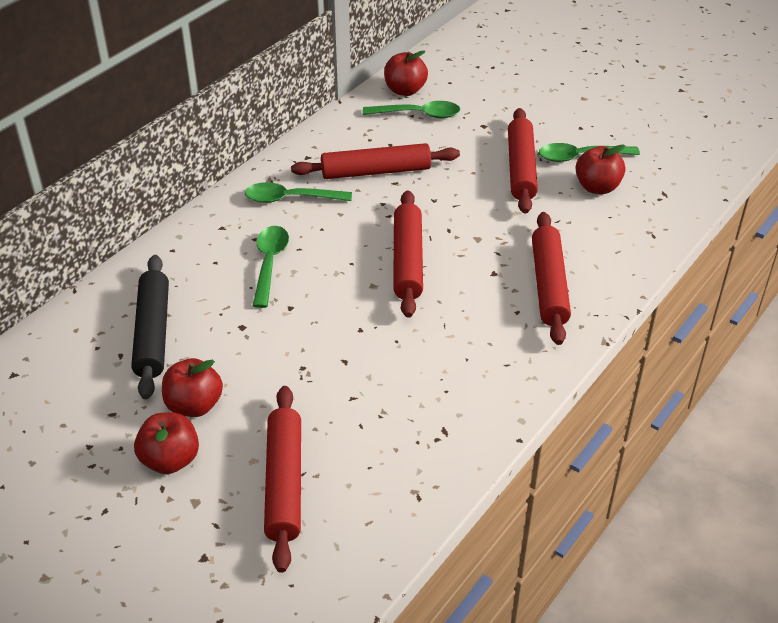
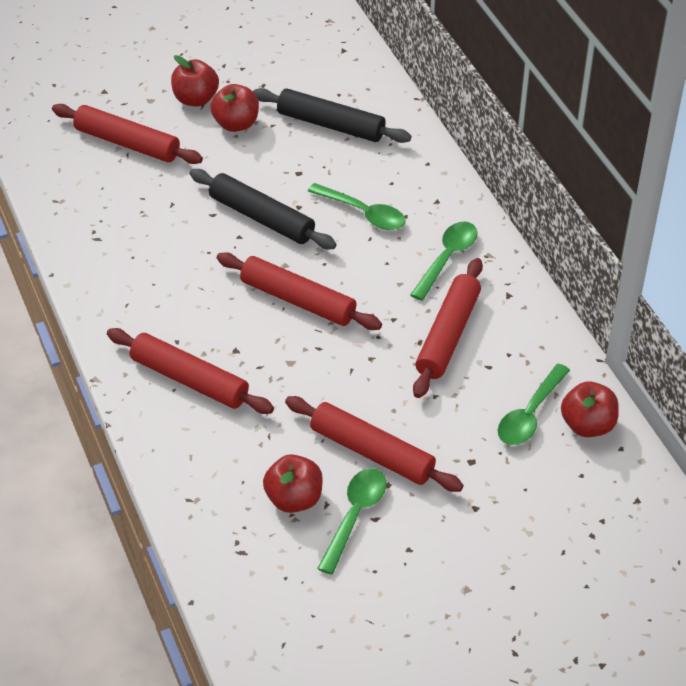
camera: 120 degrees right, 5 degrees up
none -> black rolling pin [190,169,337,249]

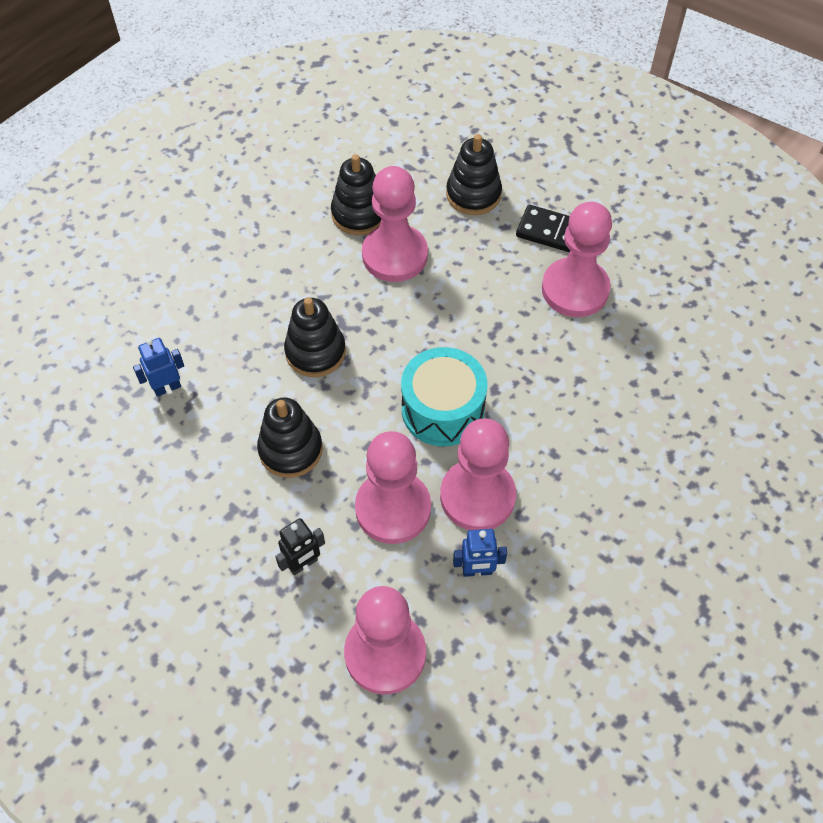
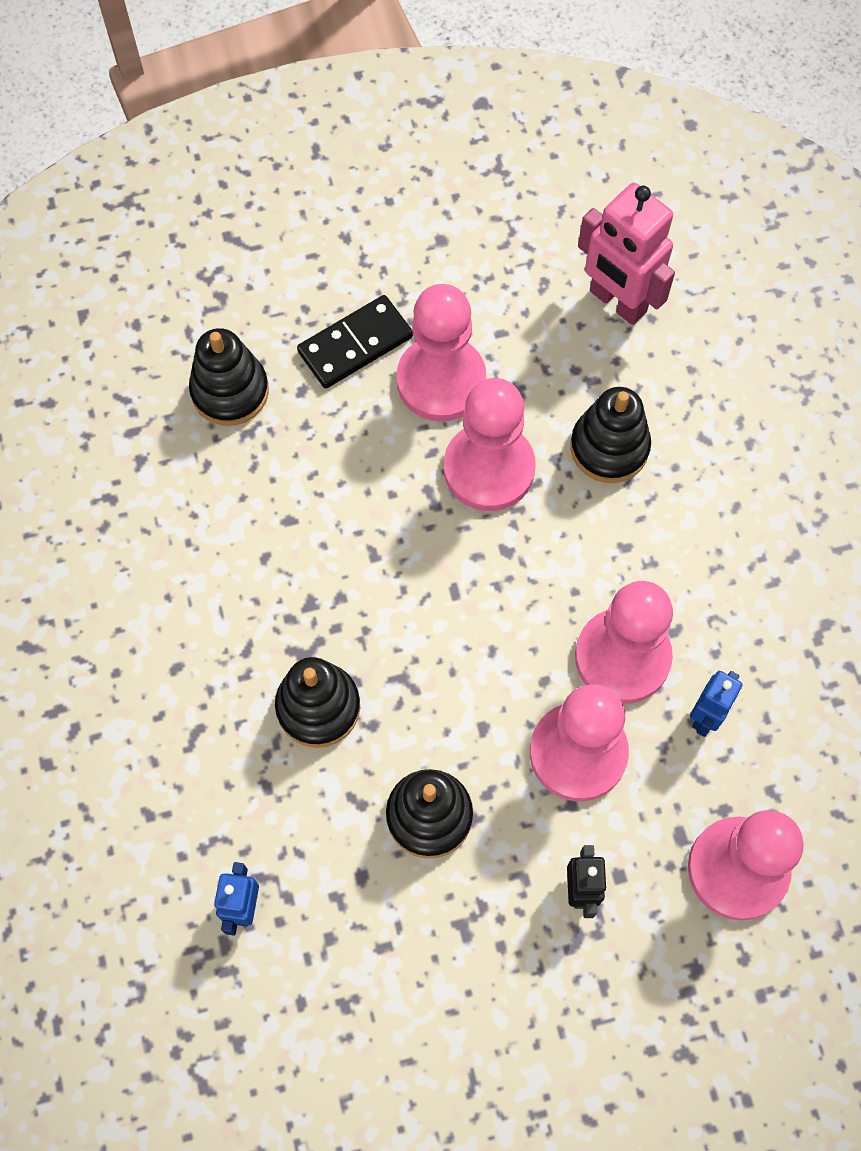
camera: 55 degrees left, 10 degrees up
black stacking toy [331,154,381,235] -> black stacking toy moved to [570,387,651,483]
pink pawn [362,166,428,282] -> pink pawn moved to [444,378,535,511]
turquoise drum [401,347,488,446] -> none
none -> pink robot [578,183,675,325]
#####
__Activity__: Lines with "moved": return each one from the data above.

__Response below__:
black stacking toy [331,154,381,235] -> black stacking toy moved to [570,387,651,483]
pink pawn [362,166,428,282] -> pink pawn moved to [444,378,535,511]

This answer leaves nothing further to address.